# [Directions for this task]
Copy out the full data exactly as given; pictures should not be included.
*** Opening of Listed entries ***
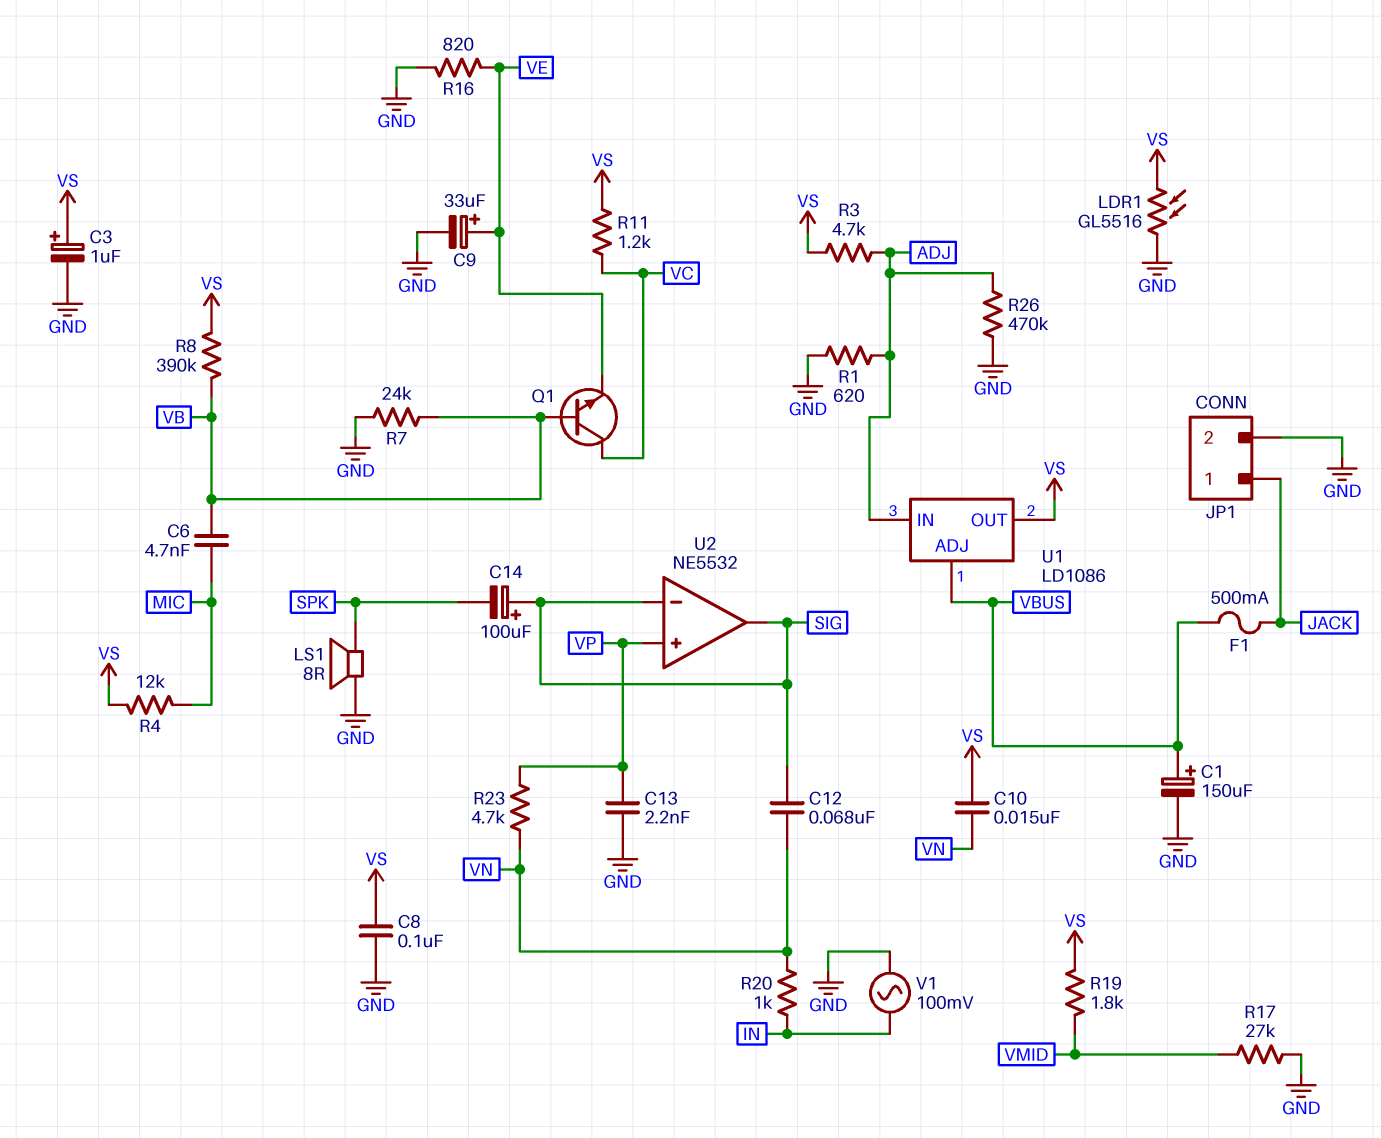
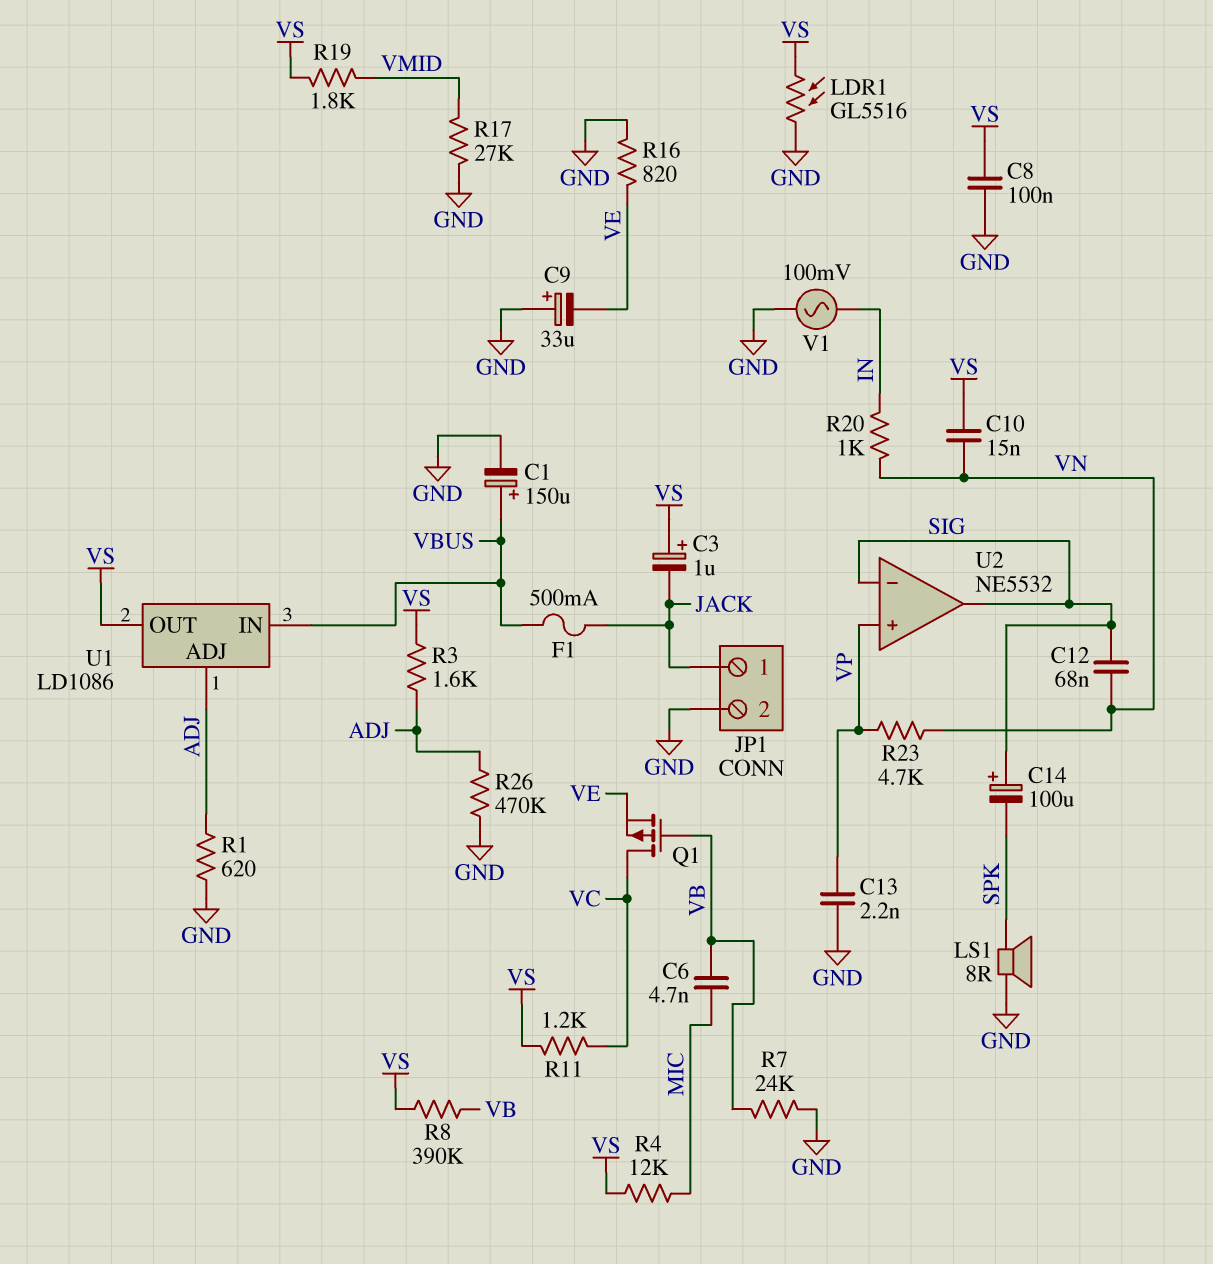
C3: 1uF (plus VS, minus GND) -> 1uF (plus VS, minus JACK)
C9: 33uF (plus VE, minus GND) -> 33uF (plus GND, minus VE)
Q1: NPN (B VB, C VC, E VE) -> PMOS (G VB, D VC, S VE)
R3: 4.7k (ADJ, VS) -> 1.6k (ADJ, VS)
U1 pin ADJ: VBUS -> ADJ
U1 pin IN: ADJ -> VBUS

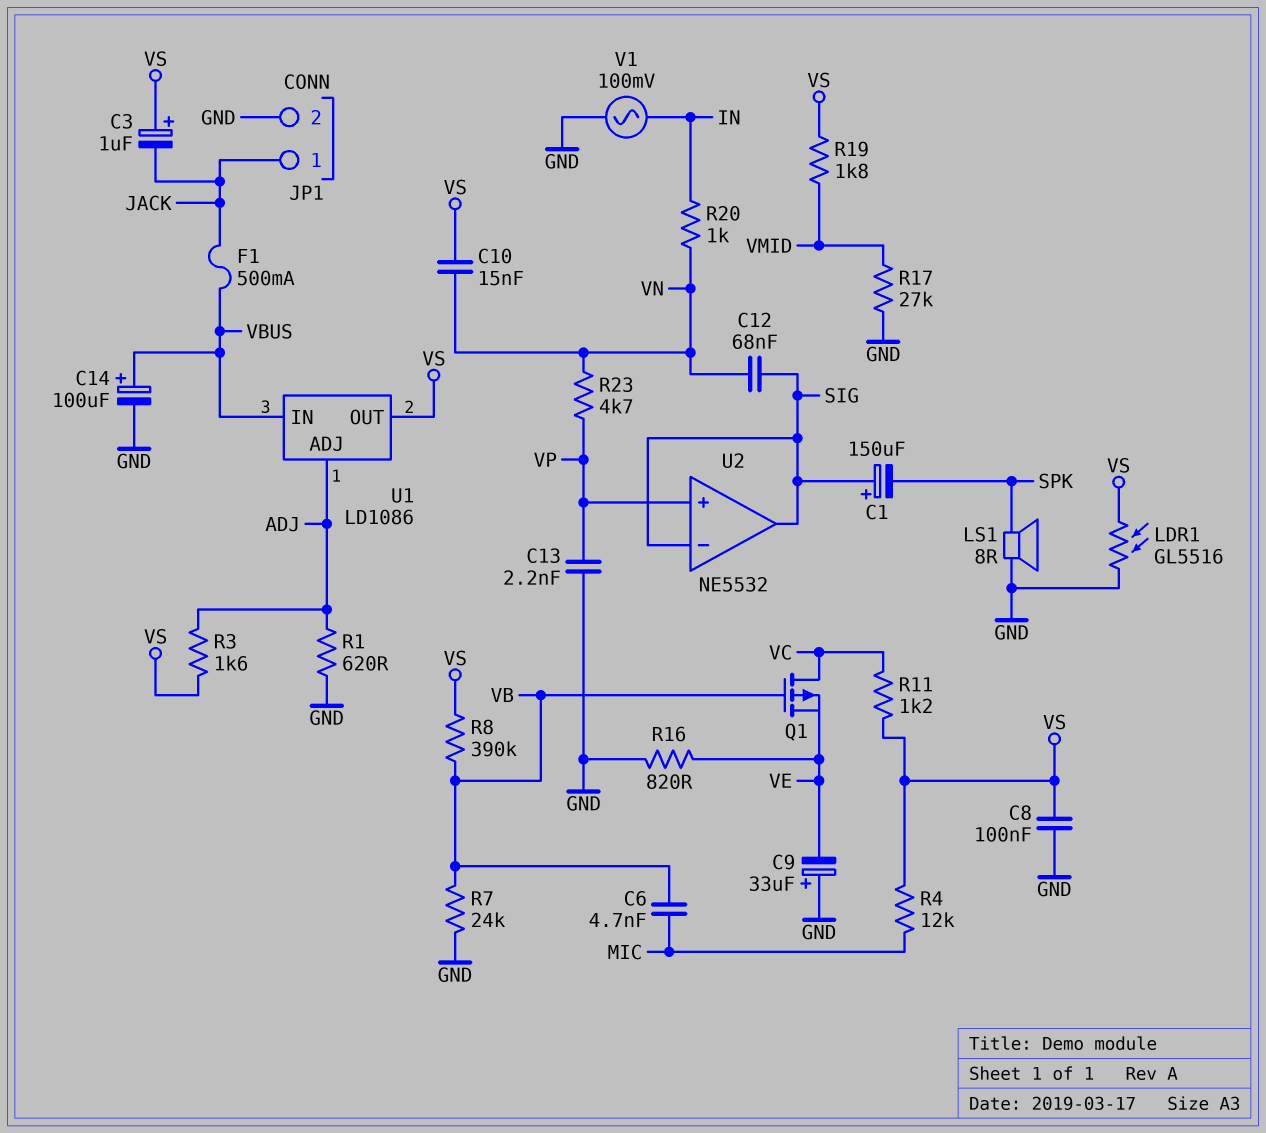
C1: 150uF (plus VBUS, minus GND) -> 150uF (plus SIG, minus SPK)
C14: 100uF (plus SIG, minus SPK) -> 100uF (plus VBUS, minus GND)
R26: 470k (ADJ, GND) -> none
*** Close of Listed entries ***
# [Output for this task]
C3: 1uF (plus VS, minus GND) -> 1uF (plus VS, minus JACK)
C9: 33uF (plus VE, minus GND) -> 33uF (plus GND, minus VE)
Q1: NPN (B VB, C VC, E VE) -> PMOS (G VB, D VC, S VE)
R3: 4.7k (ADJ, VS) -> 1.6k (ADJ, VS)
U1 pin ADJ: VBUS -> ADJ
U1 pin IN: ADJ -> VBUS

C1: 150uF (plus VBUS, minus GND) -> 150uF (plus SIG, minus SPK)
C14: 100uF (plus SIG, minus SPK) -> 100uF (plus VBUS, minus GND)
R26: 470k (ADJ, GND) -> none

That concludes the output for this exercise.